- _WRITTEN TASK_
Extract every line of the data below and reproduce each one character for character, keeping the original order.
**** PROVIDED INFORMATION
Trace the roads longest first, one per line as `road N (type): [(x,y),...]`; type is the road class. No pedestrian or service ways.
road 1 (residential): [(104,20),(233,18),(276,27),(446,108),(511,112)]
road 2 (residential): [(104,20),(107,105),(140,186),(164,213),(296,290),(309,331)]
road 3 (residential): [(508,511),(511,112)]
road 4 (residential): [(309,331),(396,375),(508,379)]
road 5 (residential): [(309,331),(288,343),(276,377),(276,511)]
********
- _ANSWER FOR THIS EXERCISE_
Trace the roads longest first, one per line as `road N (type): [(x,y),...]`; type is the road class. No pedestrian or service ways.
road 1 (residential): [(104,20),(233,18),(276,27),(446,108),(511,112)]
road 2 (residential): [(104,20),(107,105),(140,186),(164,213),(296,290),(309,331)]
road 3 (residential): [(508,511),(511,112)]
road 4 (residential): [(309,331),(396,375),(508,379)]
road 5 (residential): [(309,331),(288,343),(276,377),(276,511)]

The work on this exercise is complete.